* 学習目標: 下の資料について、「yellow pentagon at」を含む行から「pink line: moved 16 px left, 20 px down」を含む行までを、「blue cross」を「gray cross」に差し替えて書き直しなさい。ほかの部分は変えず、絵の行は答えに含めないこと。

* 提示資料:
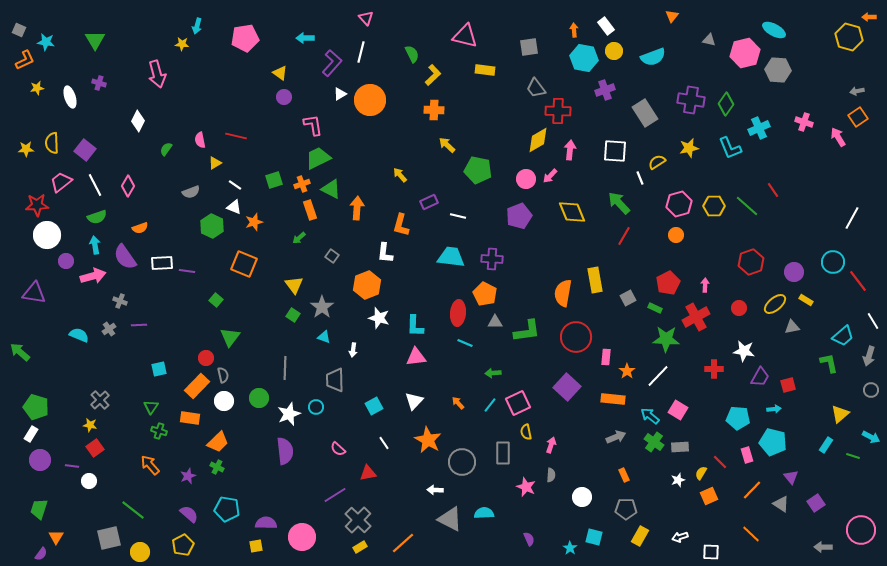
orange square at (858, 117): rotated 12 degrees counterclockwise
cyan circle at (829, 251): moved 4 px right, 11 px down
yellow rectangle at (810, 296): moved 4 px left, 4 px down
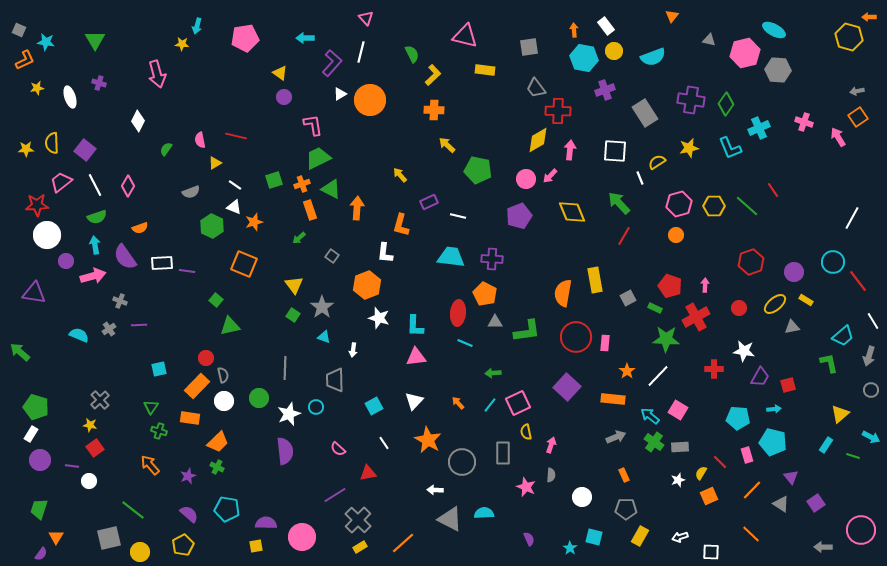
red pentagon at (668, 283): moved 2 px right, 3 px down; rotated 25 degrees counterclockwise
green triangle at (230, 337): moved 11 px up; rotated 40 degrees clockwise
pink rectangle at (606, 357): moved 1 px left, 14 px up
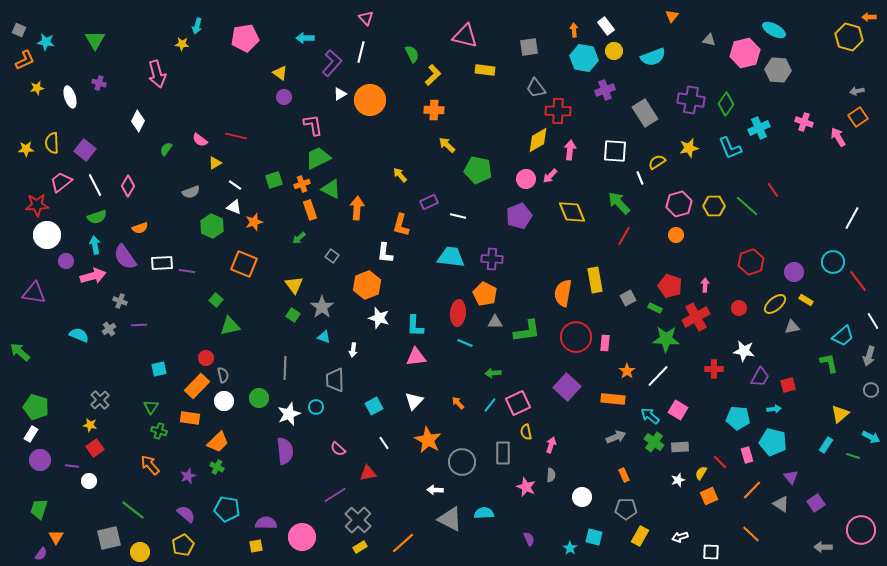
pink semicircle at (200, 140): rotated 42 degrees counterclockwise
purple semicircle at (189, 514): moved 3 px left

--

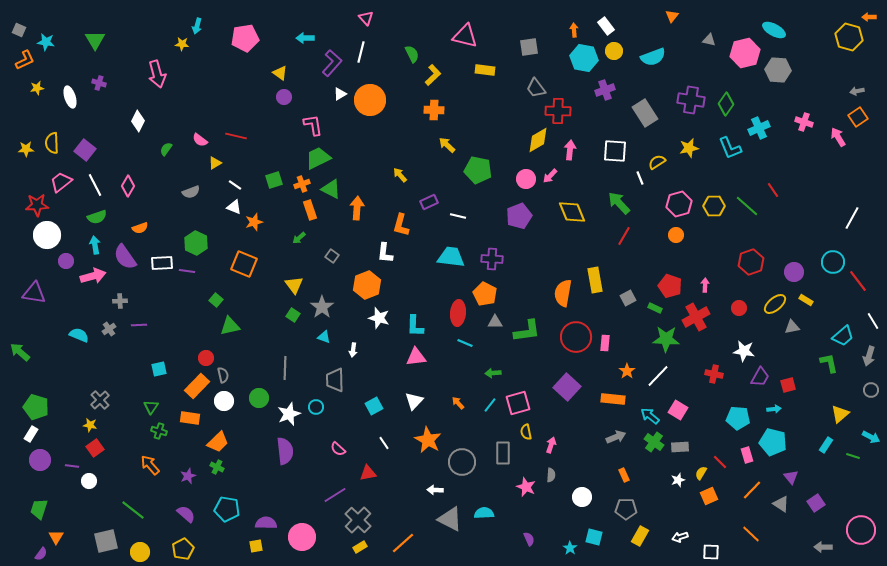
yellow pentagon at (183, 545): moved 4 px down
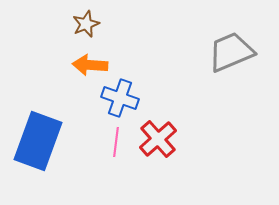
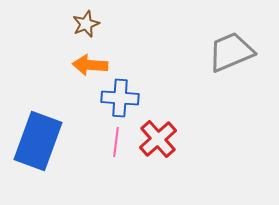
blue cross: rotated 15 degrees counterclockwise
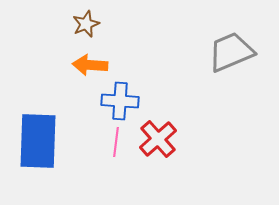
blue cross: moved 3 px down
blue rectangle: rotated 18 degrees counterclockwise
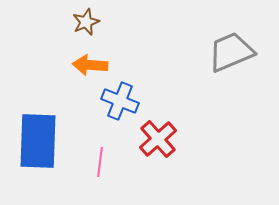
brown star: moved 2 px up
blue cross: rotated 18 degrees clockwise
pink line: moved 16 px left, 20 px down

* 記述解答:
yellow pentagon at (183, 545): moved 4 px down
gray cross: rotated 15 degrees counterclockwise
gray cross: moved 3 px down
blue rectangle: rotated 18 degrees counterclockwise
brown star: moved 2 px up
gray cross: rotated 18 degrees clockwise
pink line: moved 16 px left, 20 px down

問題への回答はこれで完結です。